Reproduce the listing below word for word, keeping every line in its original order, and leave out the pictures.
Begin Given data
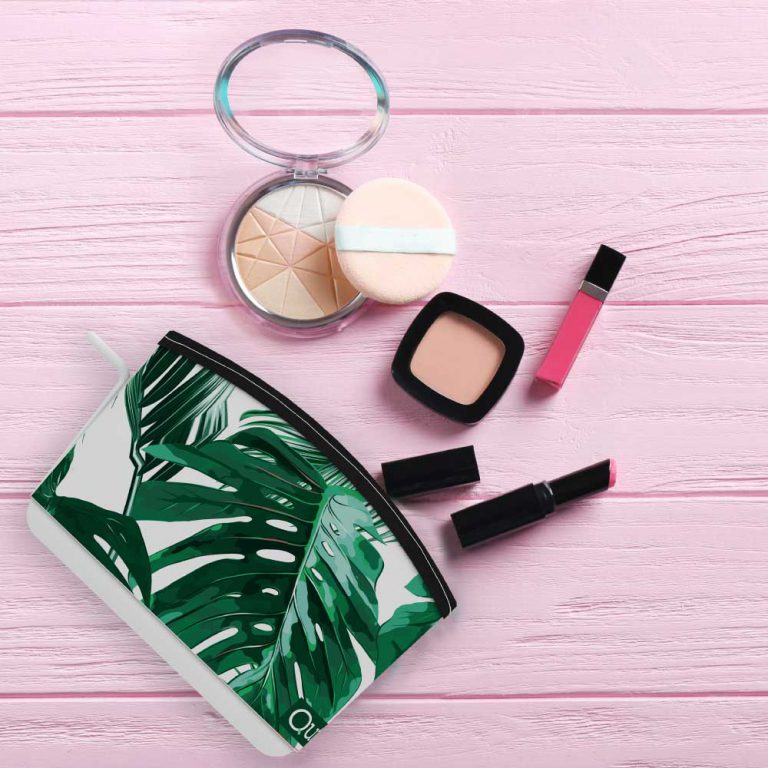
The height and width of the screenshot is (768, 768). I want to click on cosmetic bag, so click(x=313, y=531).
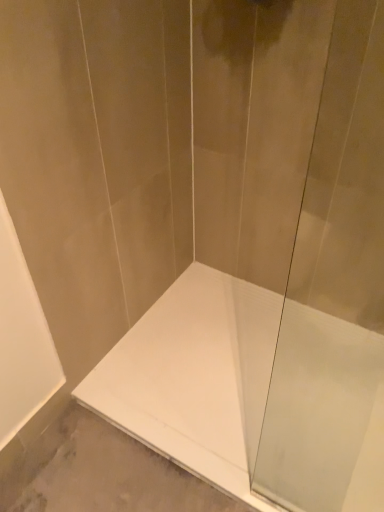
The width and height of the screenshot is (384, 512). In order to click on vacant area that is situated to the right of transparent glass shower door at center in this screenshot , I will do `click(351, 484)`.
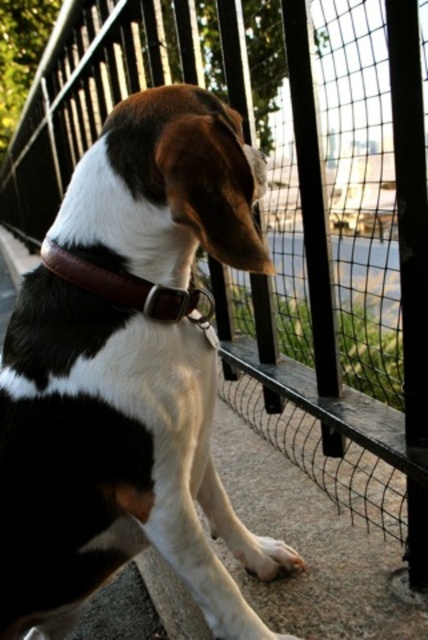
Question: Does black and white fur at center appear over brown leather collar at center?

Choices:
 (A) yes
 (B) no

Answer: (B)

Question: Does black and white fur at center appear on the left side of brown leather collar at center?

Choices:
 (A) yes
 (B) no

Answer: (B)

Question: Among these objects, which one is farthest from the camera?

Choices:
 (A) brown leather collar at center
 (B) black and white fur at center

Answer: (A)

Question: Is black and white fur at center positioned at the back of brown leather collar at center?

Choices:
 (A) yes
 (B) no

Answer: (B)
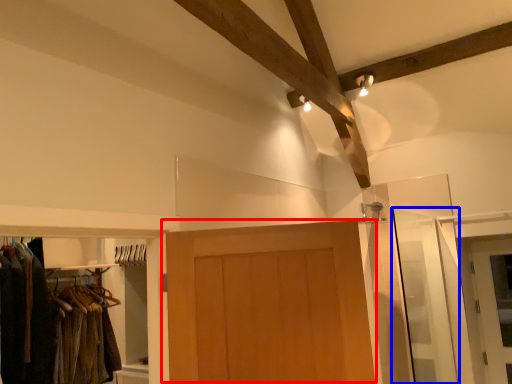
Question: Which of the following is the closest to the observer, door (highlighted by a red box) or screen door (highlighted by a blue box)?

Choices:
 (A) door
 (B) screen door

Answer: (A)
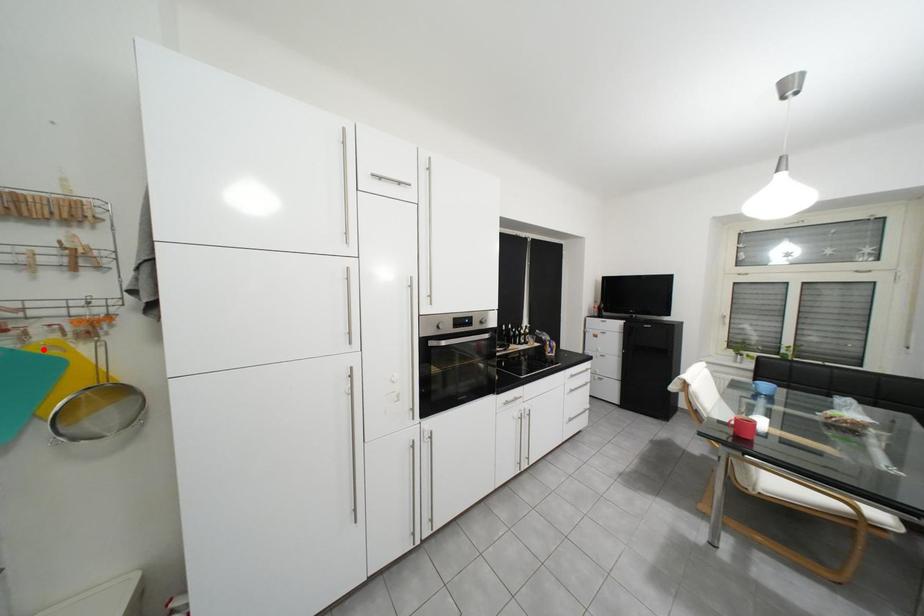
End Given data
* Reply to the exercise:
The height and width of the screenshot is (768, 768). I want to click on cosmetic bag, so click(x=313, y=531).
The width and height of the screenshot is (384, 512). In order to click on vacant area that is situated to the right of transparent glass shower door at center in this screenshot , I will do `click(351, 484)`.
Question: Does black and white fur at center appear over brown leather collar at center?

Choices:
 (A) yes
 (B) no

Answer: (B)

Question: Does black and white fur at center appear on the left side of brown leather collar at center?

Choices:
 (A) yes
 (B) no

Answer: (B)

Question: Among these objects, which one is farthest from the camera?

Choices:
 (A) brown leather collar at center
 (B) black and white fur at center

Answer: (A)

Question: Is black and white fur at center positioned at the back of brown leather collar at center?

Choices:
 (A) yes
 (B) no

Answer: (B)
Question: Which of the following is the closest to the observer, door (highlighted by a red box) or screen door (highlighted by a blue box)?

Choices:
 (A) door
 (B) screen door

Answer: (A)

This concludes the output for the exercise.